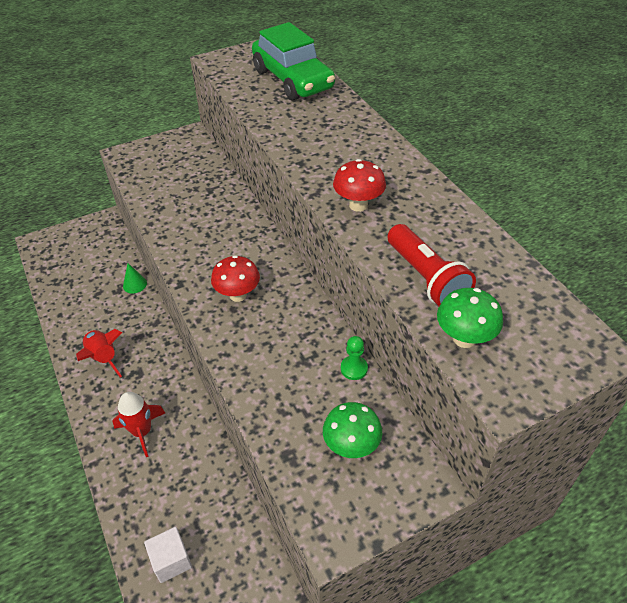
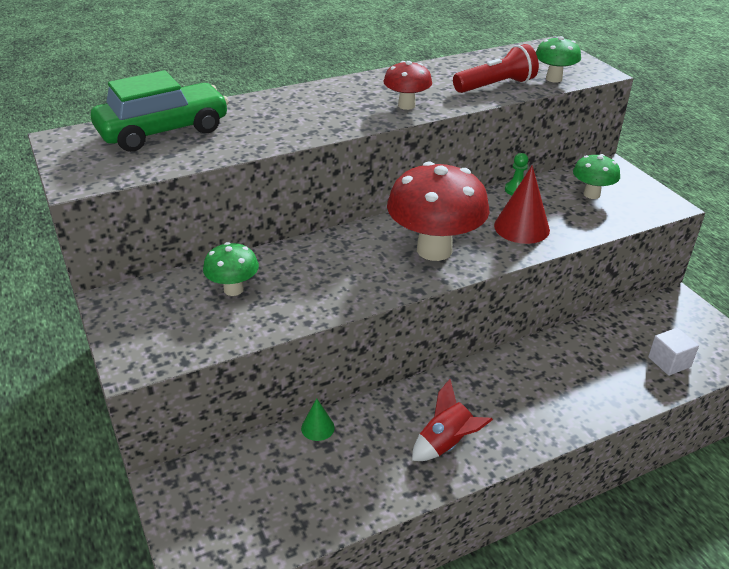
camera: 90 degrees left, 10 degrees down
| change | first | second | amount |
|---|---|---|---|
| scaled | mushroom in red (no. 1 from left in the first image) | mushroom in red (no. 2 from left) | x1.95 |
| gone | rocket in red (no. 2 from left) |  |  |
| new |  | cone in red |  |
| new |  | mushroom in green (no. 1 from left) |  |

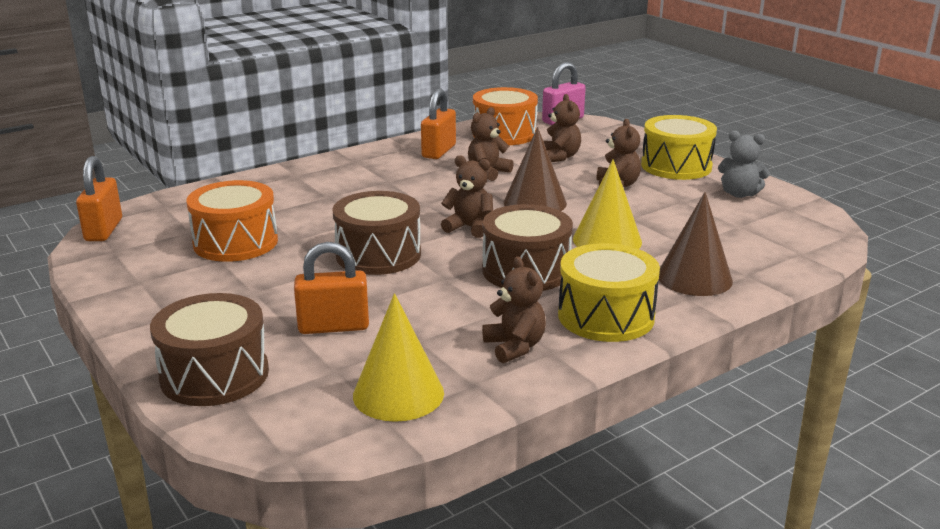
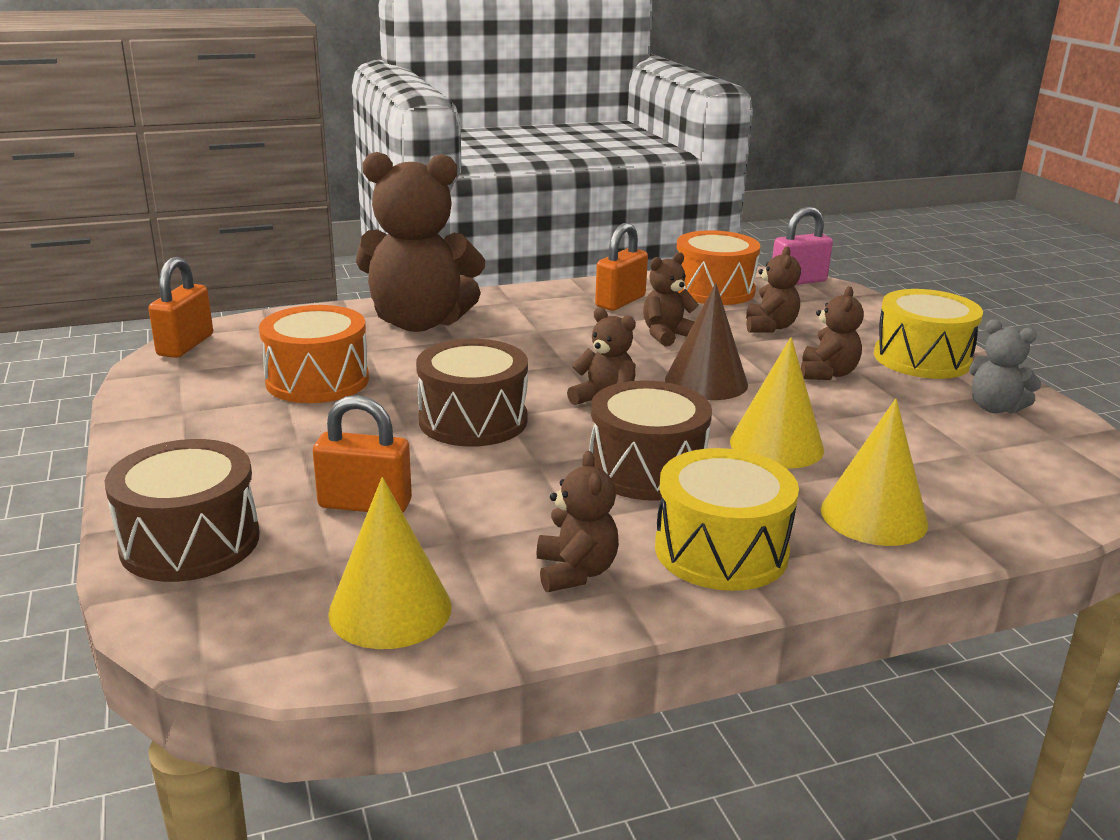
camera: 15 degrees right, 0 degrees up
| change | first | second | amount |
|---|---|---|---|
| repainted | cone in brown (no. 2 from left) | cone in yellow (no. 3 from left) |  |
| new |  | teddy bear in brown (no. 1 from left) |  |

··········

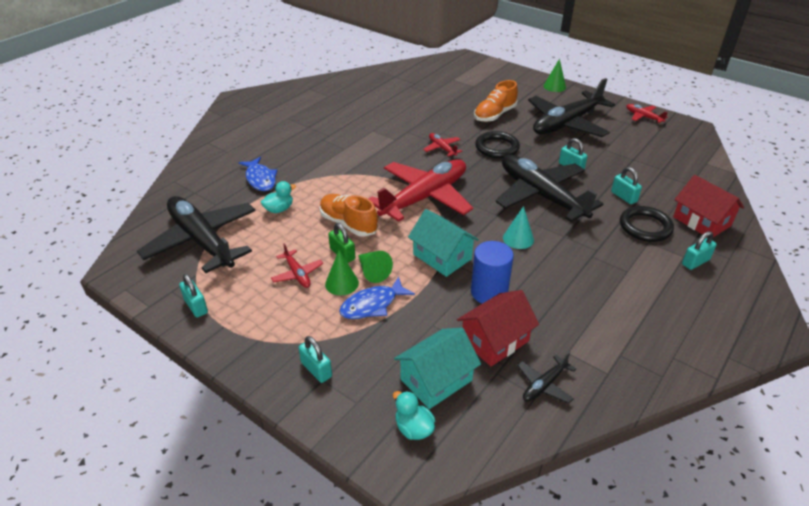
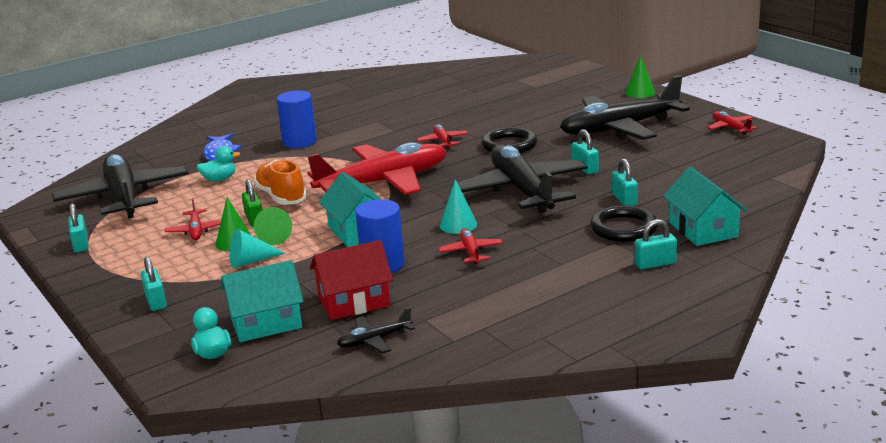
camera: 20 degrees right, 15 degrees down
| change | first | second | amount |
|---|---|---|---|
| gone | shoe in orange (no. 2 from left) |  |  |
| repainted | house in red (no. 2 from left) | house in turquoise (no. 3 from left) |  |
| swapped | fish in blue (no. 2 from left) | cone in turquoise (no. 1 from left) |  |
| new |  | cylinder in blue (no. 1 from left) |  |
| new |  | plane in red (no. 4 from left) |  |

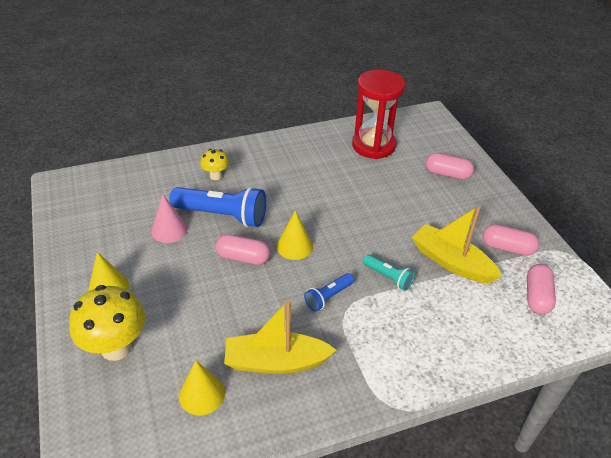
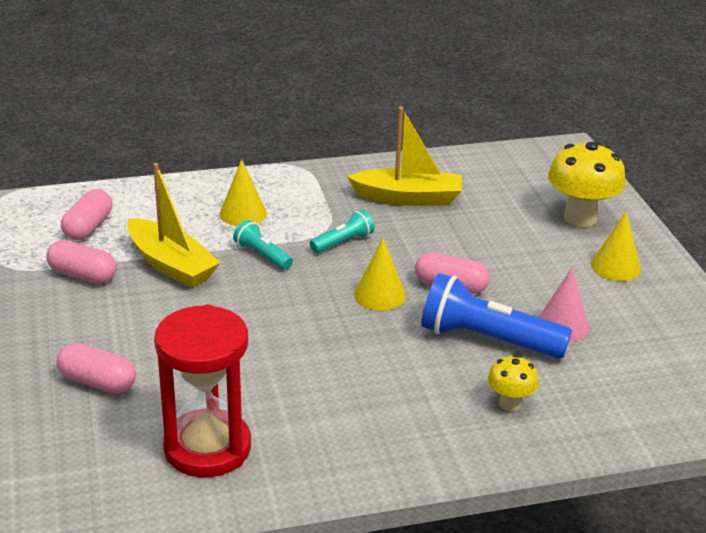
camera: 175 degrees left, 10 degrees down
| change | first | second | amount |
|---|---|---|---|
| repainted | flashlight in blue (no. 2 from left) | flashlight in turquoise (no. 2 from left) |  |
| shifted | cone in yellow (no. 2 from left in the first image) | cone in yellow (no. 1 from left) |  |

··········

▸ Exercise
Above are the records. Print exactly, and only, the lines from the line with "camera: 90 degrees left, 10 degrees down" to the line with "cone in red", both inclusive.

▸ Task output
camera: 90 degrees left, 10 degrees down
| change | first | second | amount |
|---|---|---|---|
| scaled | mushroom in red (no. 1 from left in the first image) | mushroom in red (no. 2 from left) | x1.95 |
| gone | rocket in red (no. 2 from left) |  |  |
| new |  | cone in red |  |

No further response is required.